> ACTION ITEM
Please copy each line of the records below that holds the word "none".

> Stored dataset items
=== Section Start ===

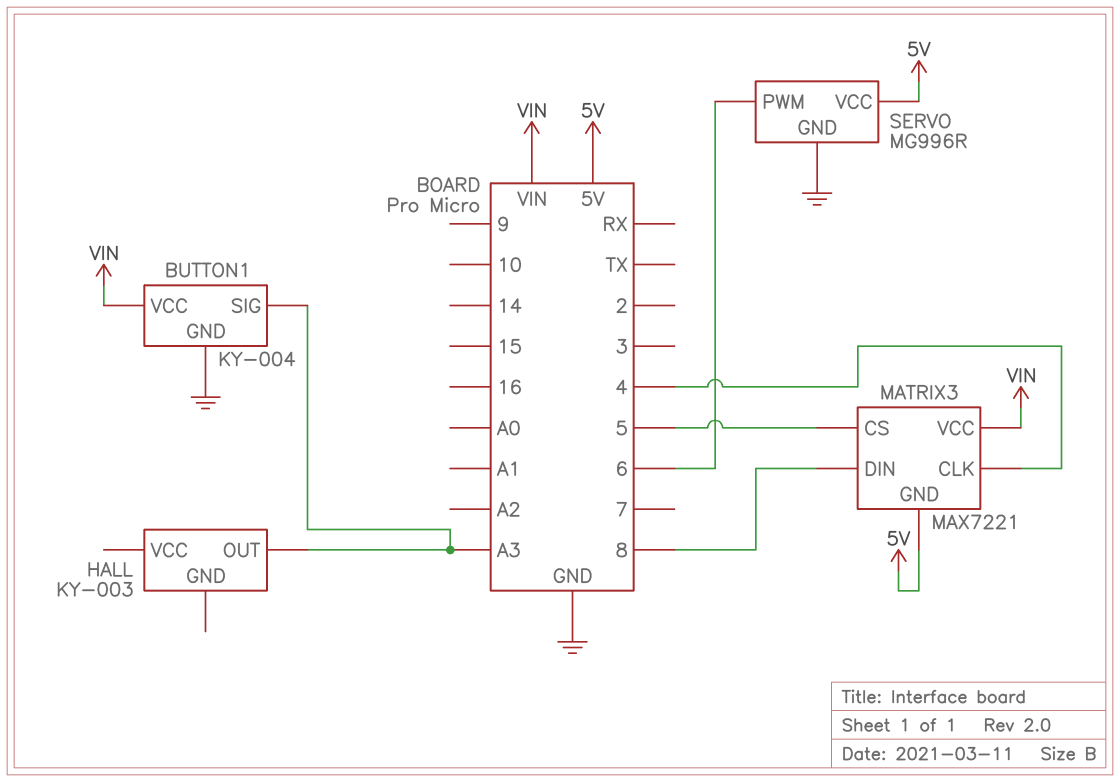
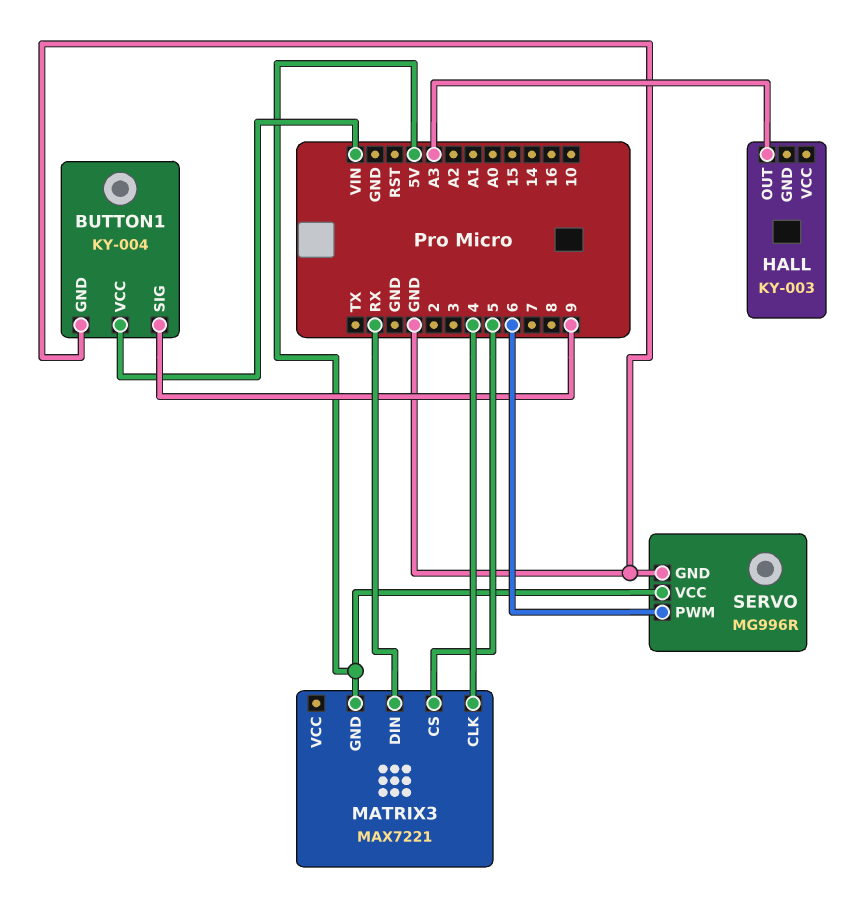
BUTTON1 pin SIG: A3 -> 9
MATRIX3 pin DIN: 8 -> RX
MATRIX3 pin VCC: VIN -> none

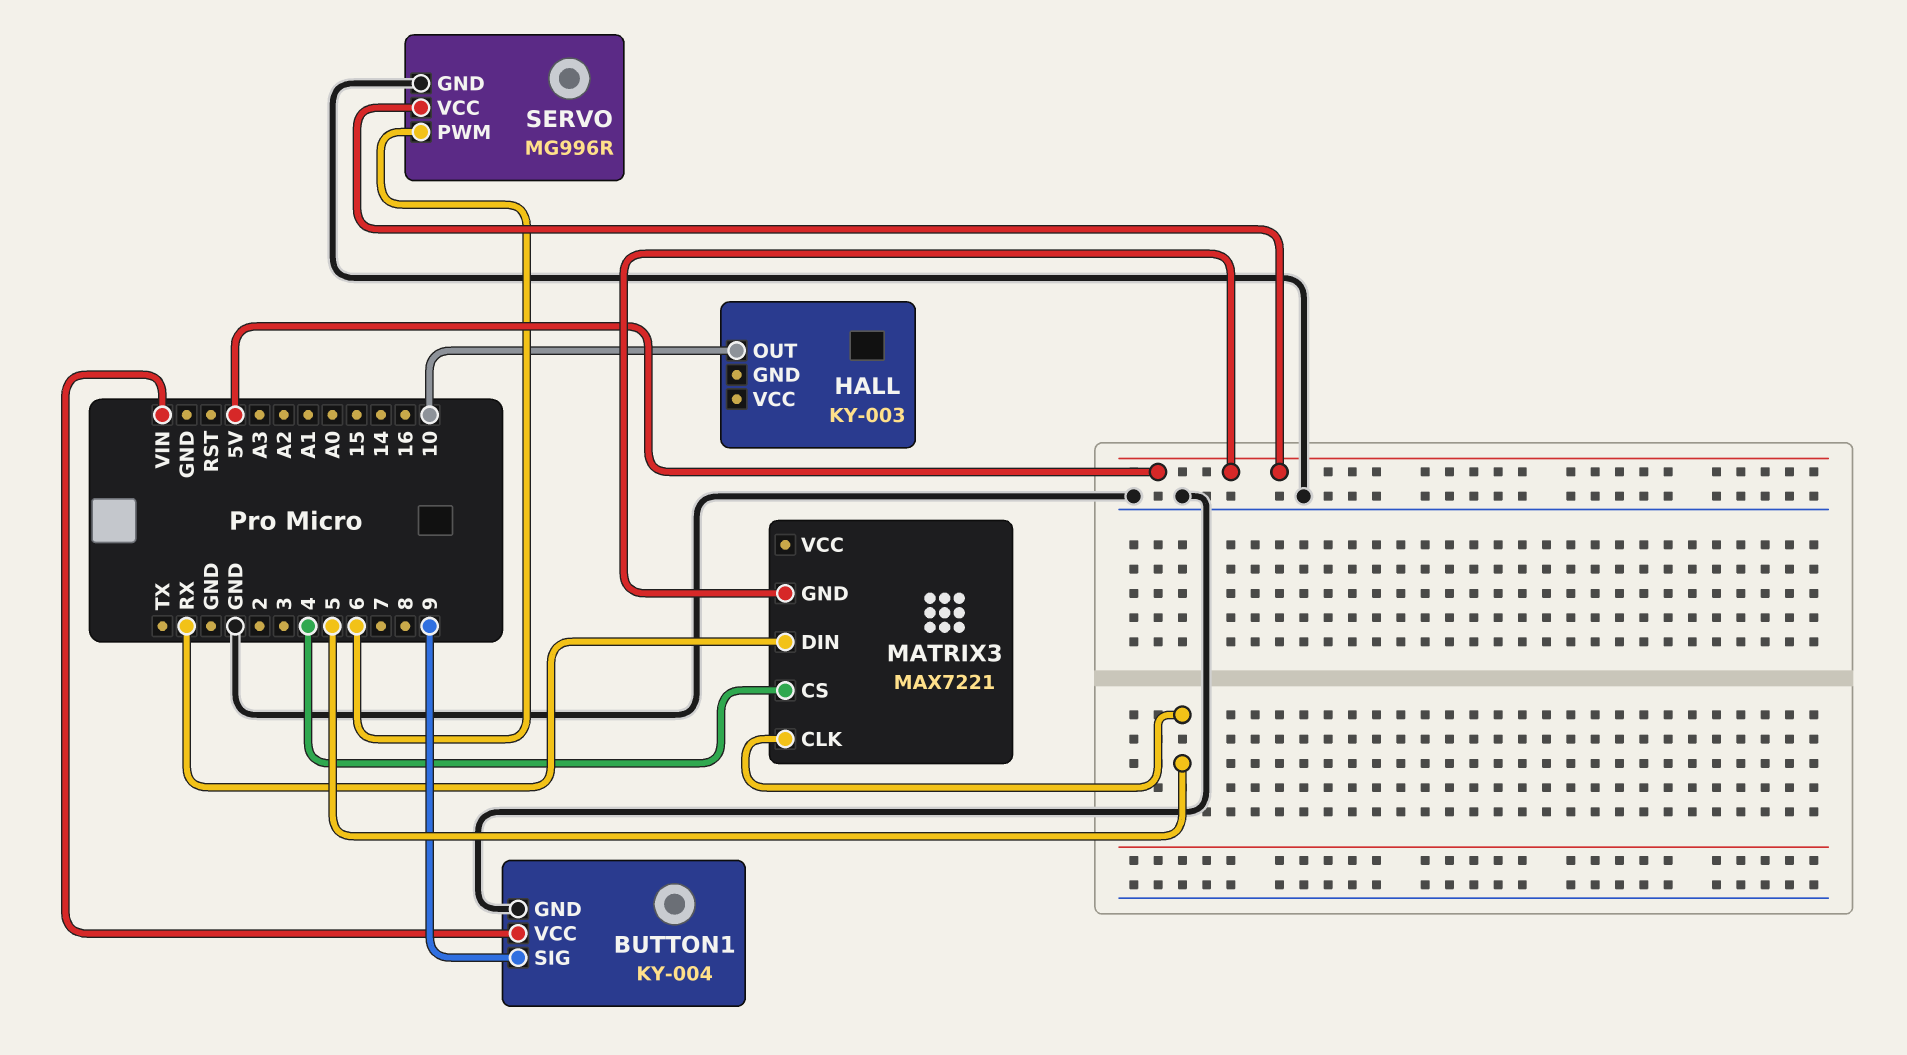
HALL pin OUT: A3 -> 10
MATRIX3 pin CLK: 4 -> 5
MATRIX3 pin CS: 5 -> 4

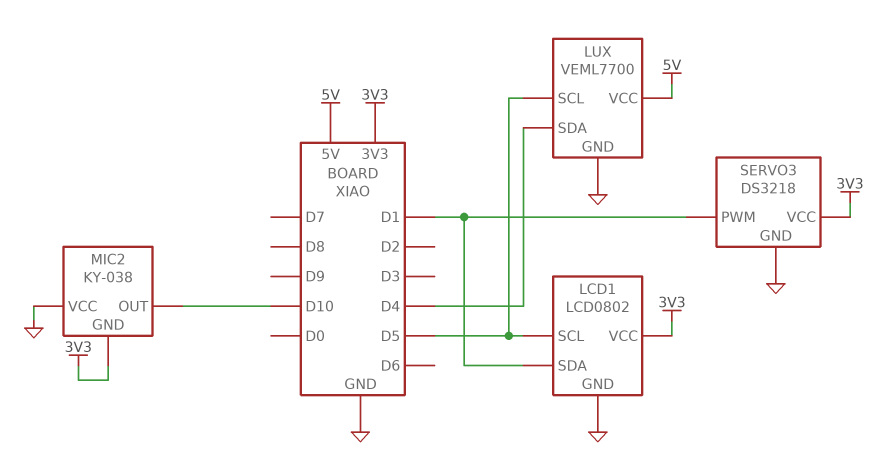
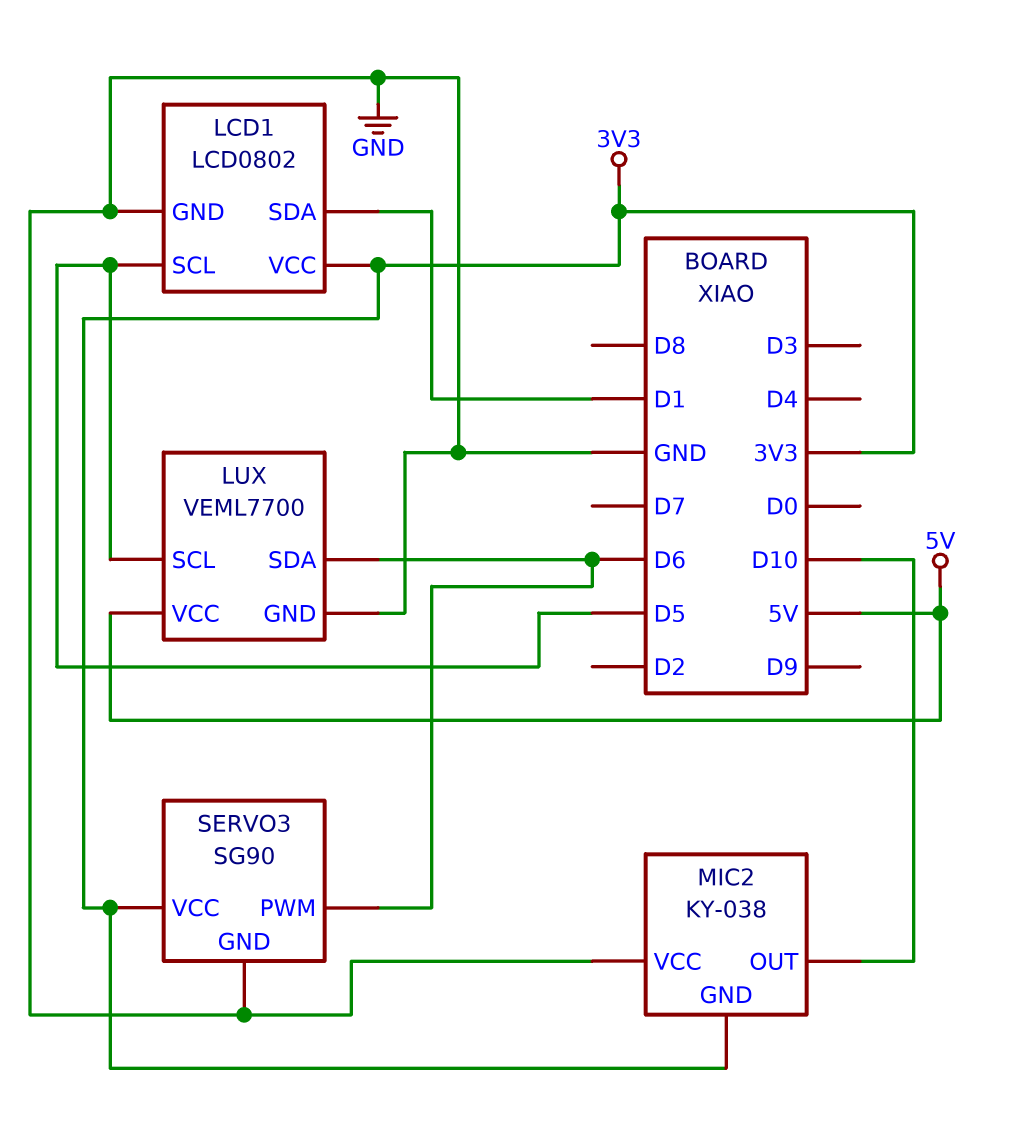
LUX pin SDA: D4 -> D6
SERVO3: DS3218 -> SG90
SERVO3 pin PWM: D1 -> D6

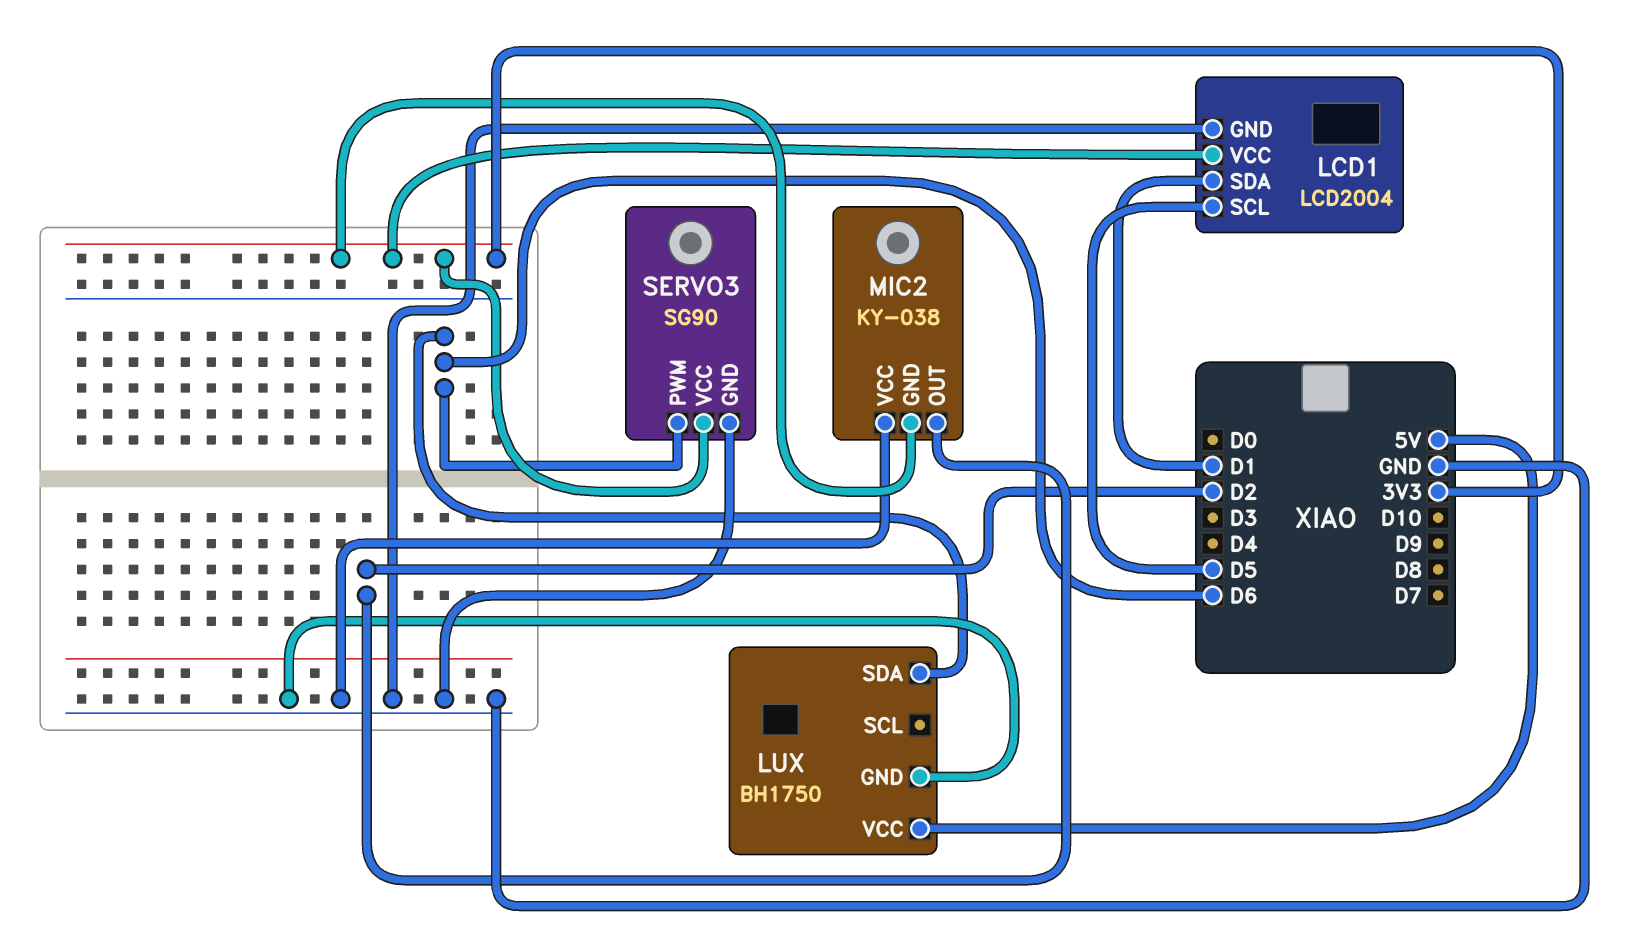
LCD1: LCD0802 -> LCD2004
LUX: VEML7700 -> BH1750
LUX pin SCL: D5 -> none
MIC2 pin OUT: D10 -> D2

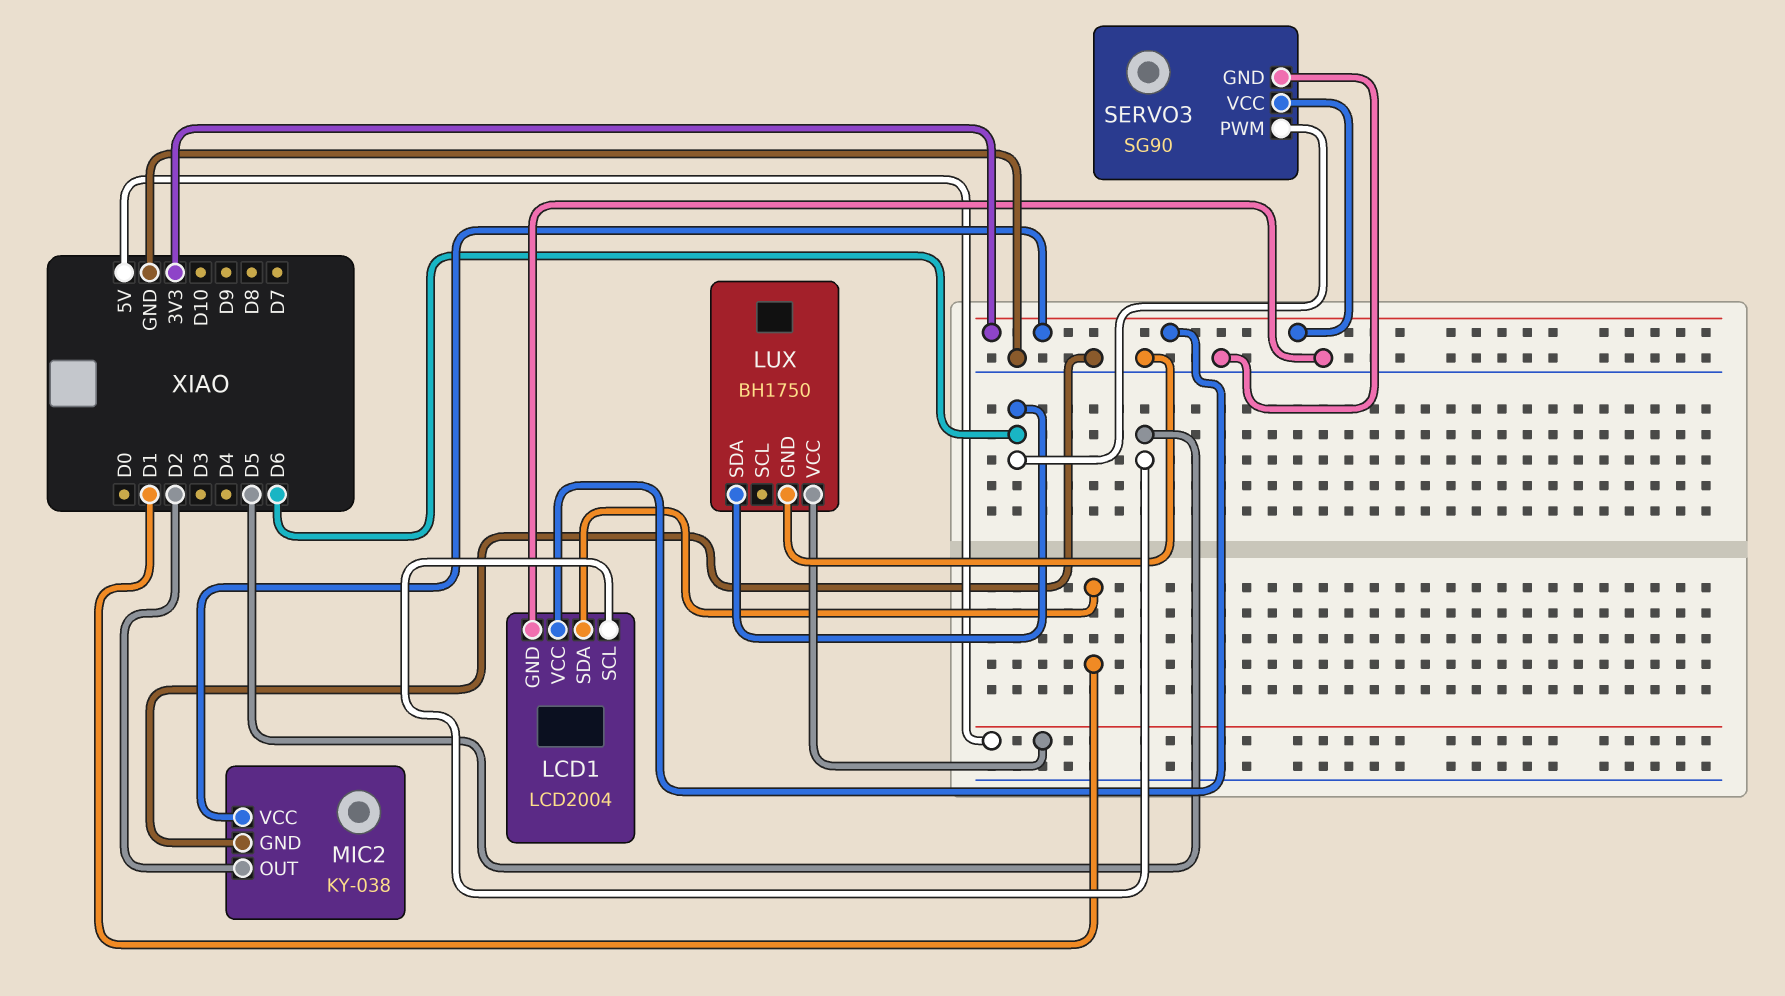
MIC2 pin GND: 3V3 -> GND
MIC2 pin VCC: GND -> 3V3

=== Section End ===

> SOLVED PROBLEM
MATRIX3 pin VCC: VIN -> none
LUX pin SCL: D5 -> none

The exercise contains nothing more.